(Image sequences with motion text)
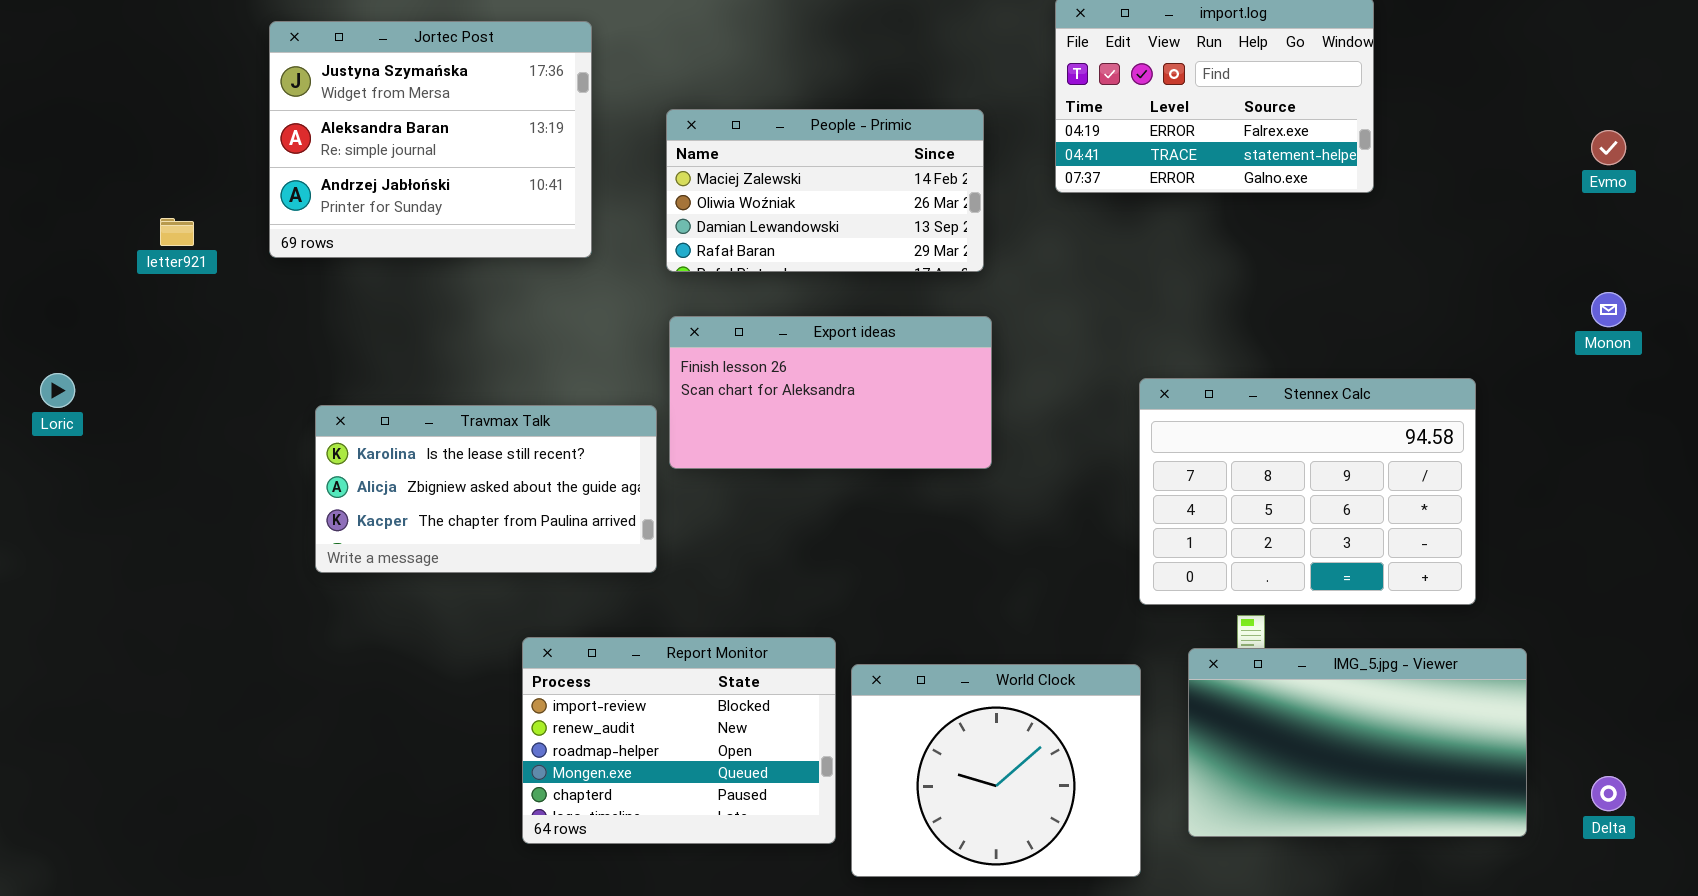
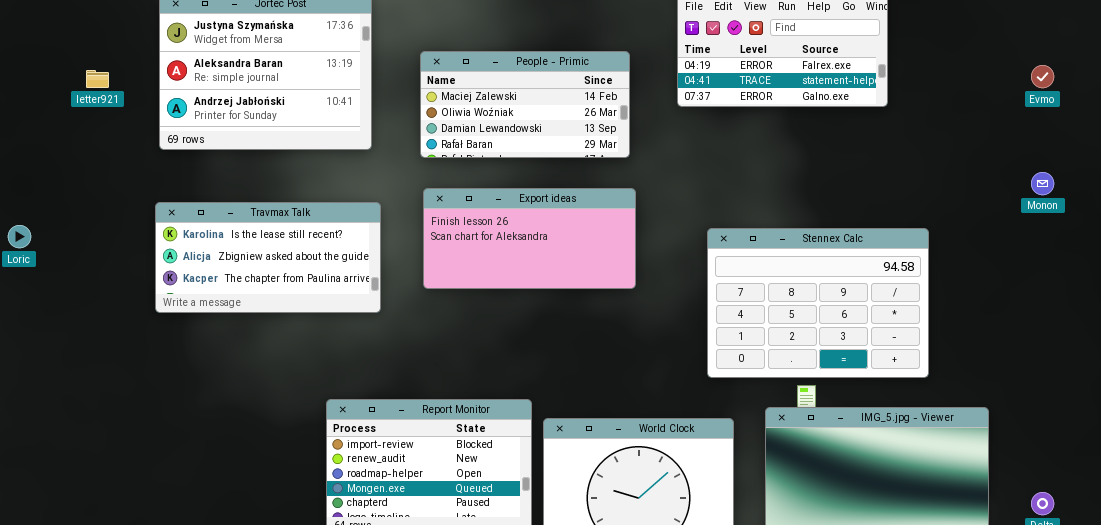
letter921: [160,218,194,246] -> [86,70,109,88], moved
Stennex Calc: [1139,378,1476,605] -> [707,228,929,378], moved
Travmax Talk: [315,405,657,573] -> [155,202,381,313], moved

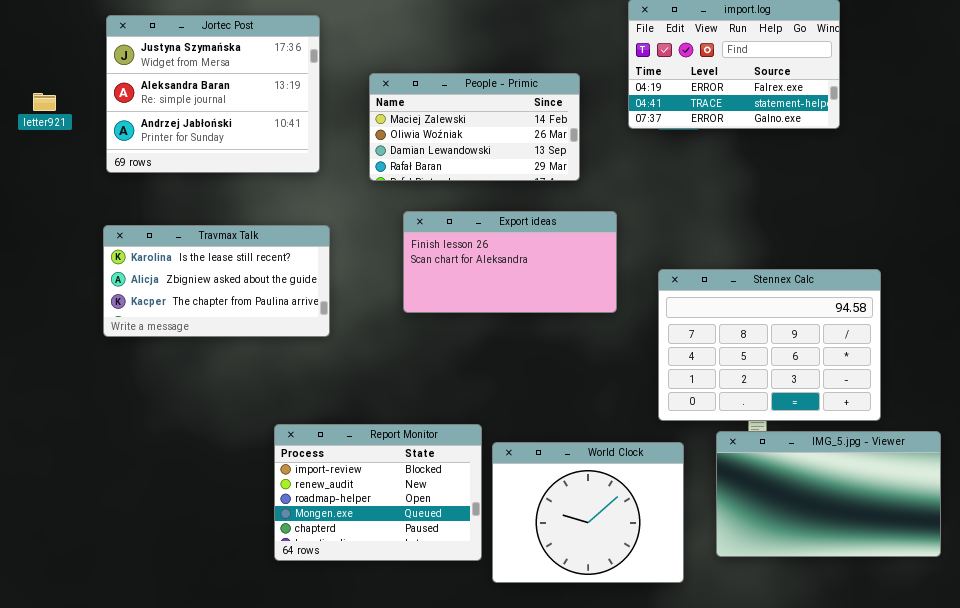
Export ideas: [423,188,636,289] -> [403,211,617,313], moved
Stennex Calc: [707,228,929,378] -> [658,269,881,421], moved

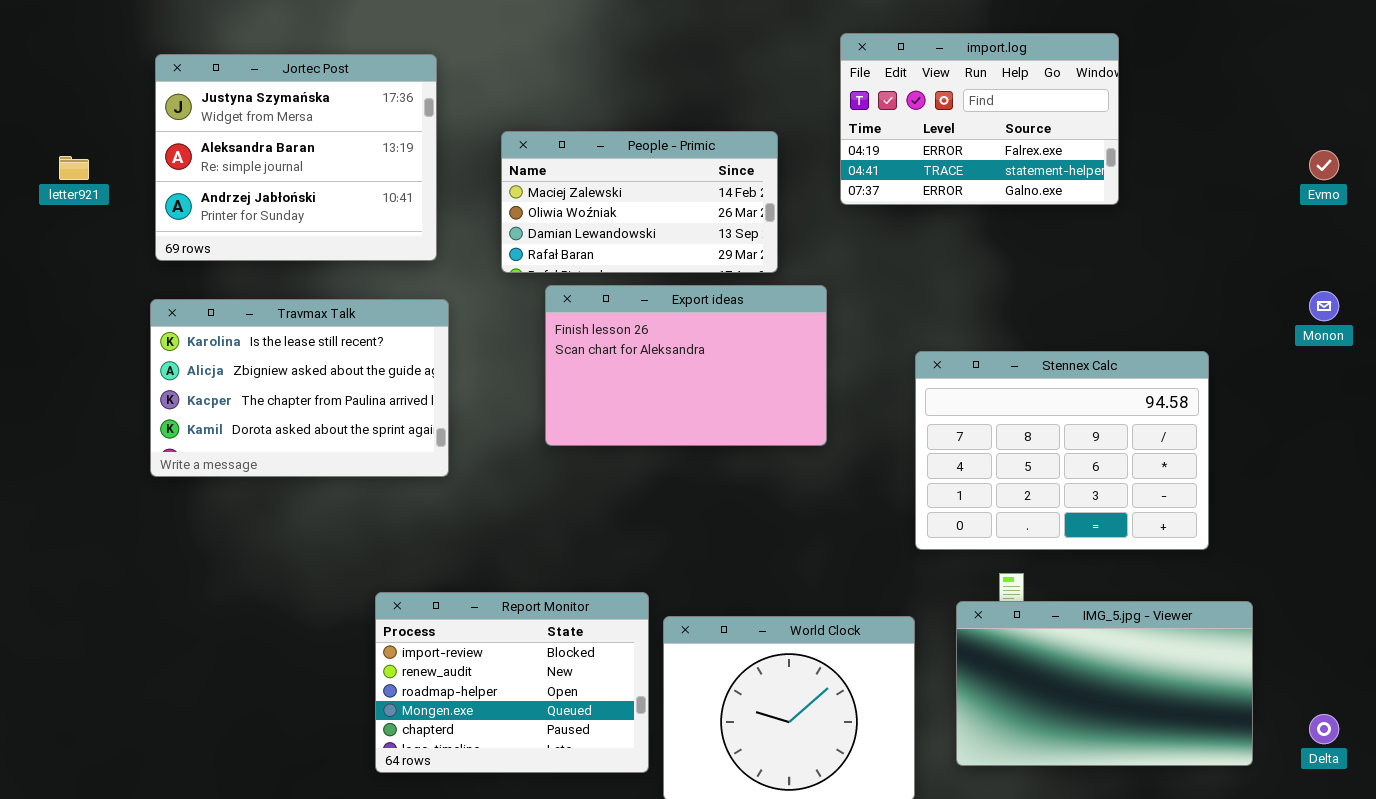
Export ideas: [403,211,617,313] -> [545,285,827,446], resized
Travmax Talk: [103,225,330,337] -> [150,299,449,477], resized
Stennex Calc: [658,269,881,421] -> [915,351,1209,550], moved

Task brief: Please print the records above word for word, leaving every image out.

Written response:
letter921: [160,218,194,246] -> [86,70,109,88], moved
Stennex Calc: [1139,378,1476,605] -> [707,228,929,378], moved
Travmax Talk: [315,405,657,573] -> [155,202,381,313], moved

Export ideas: [423,188,636,289] -> [403,211,617,313], moved
Stennex Calc: [707,228,929,378] -> [658,269,881,421], moved

Export ideas: [403,211,617,313] -> [545,285,827,446], resized
Travmax Talk: [103,225,330,337] -> [150,299,449,477], resized
Stennex Calc: [658,269,881,421] -> [915,351,1209,550], moved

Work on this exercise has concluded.